**PROVIDED MATERIAL**:

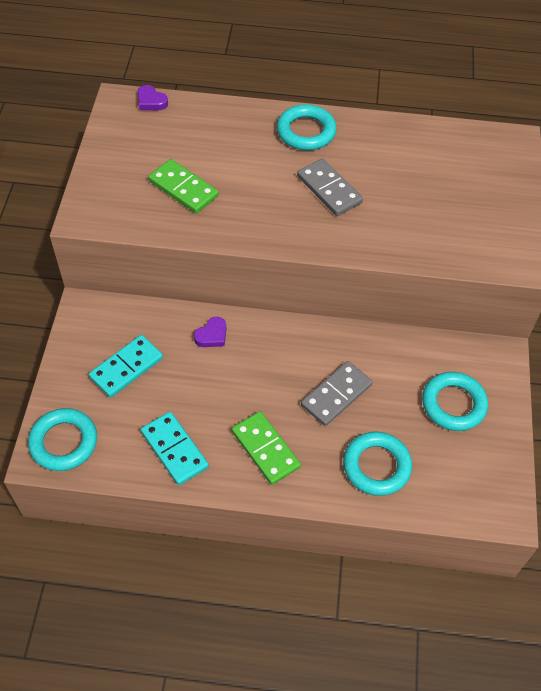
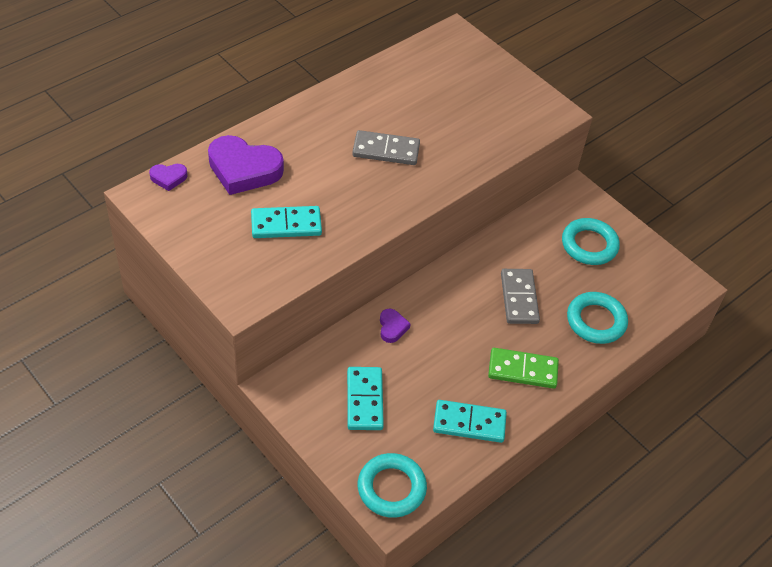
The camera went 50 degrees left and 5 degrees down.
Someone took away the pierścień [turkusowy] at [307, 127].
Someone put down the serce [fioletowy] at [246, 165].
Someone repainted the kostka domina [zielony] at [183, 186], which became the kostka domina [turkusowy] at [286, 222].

* * *

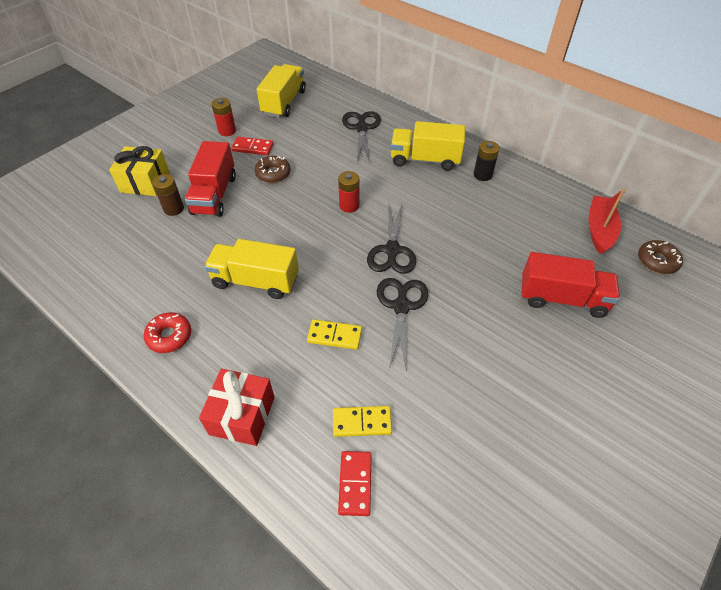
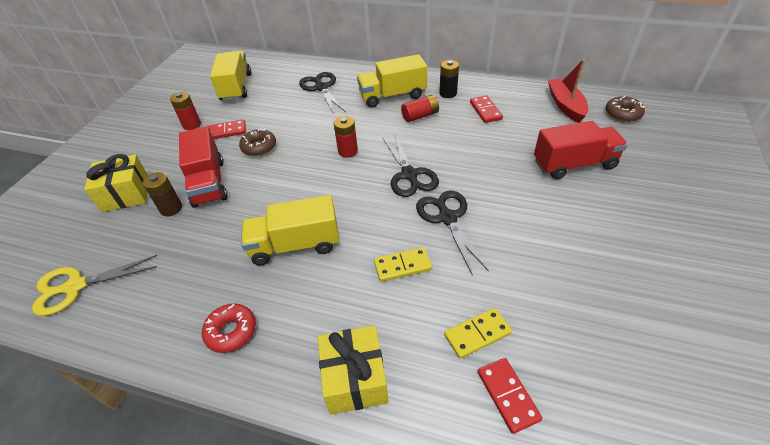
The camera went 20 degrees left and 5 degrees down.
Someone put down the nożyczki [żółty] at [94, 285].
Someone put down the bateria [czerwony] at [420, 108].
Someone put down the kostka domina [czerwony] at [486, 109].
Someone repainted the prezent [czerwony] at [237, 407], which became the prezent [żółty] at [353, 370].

**ASSIGNED TASK**: Using the data above, print exactly the lines from the line that contains "Someone put down the bateria" through the line that contains "Someone repainted the prezent", with both included.

**OUTPUT FOR THIS EXERCISE**:
Someone put down the bateria [czerwony] at [420, 108].
Someone put down the kostka domina [czerwony] at [486, 109].
Someone repainted the prezent [czerwony] at [237, 407], which became the prezent [żółty] at [353, 370].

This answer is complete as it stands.